Reproduce, exactly, the lines of the material below from the line containing "yellow banana [544,194,609,230]" through the line containing "brown banana [557,155,598,196]", with both end lines included and nothing else.

Task inputs >>
BEGIN
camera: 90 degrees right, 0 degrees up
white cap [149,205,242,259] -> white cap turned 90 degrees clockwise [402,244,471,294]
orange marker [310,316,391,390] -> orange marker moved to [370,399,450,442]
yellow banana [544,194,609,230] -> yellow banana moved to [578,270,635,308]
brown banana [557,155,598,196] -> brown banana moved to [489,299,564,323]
END
BEGIN
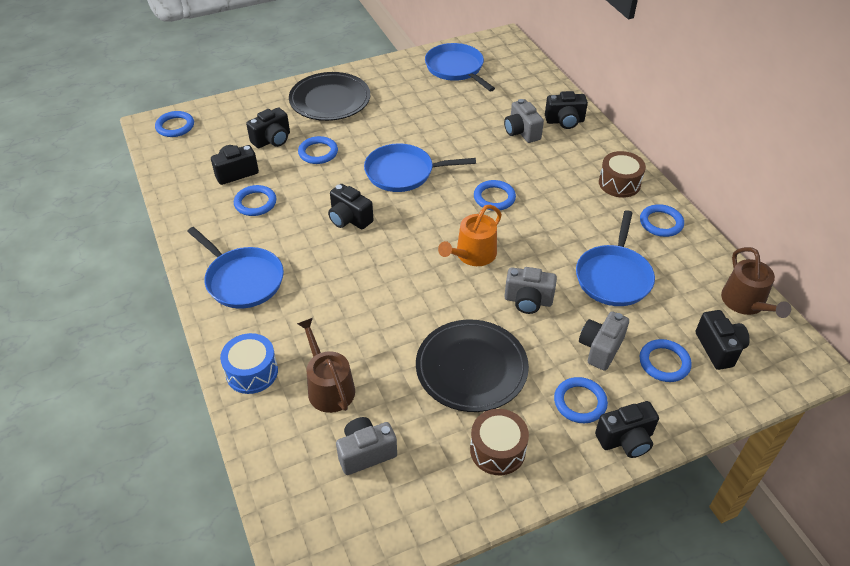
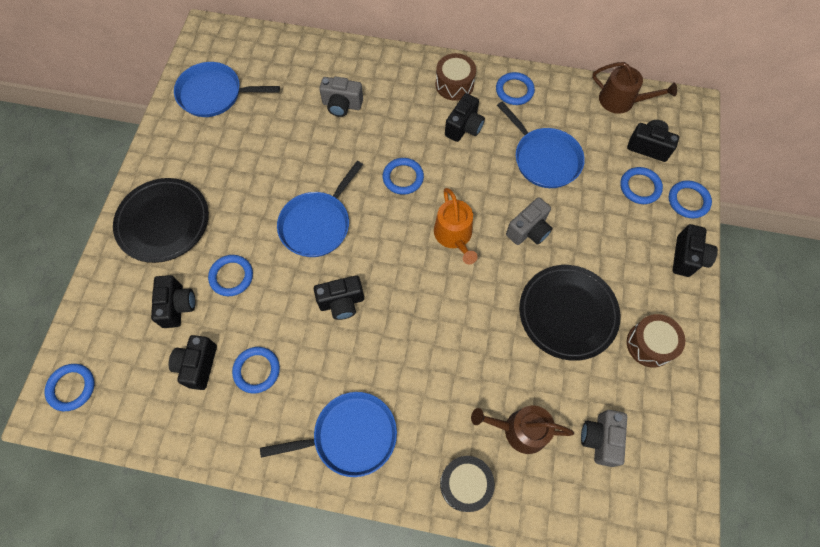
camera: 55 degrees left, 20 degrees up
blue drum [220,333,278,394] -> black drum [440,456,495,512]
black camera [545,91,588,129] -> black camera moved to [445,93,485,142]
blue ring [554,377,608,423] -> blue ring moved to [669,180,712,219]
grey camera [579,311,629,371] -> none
END
Your response >>
yellow banana [544,194,609,230] -> yellow banana moved to [578,270,635,308]
brown banana [557,155,598,196] -> brown banana moved to [489,299,564,323]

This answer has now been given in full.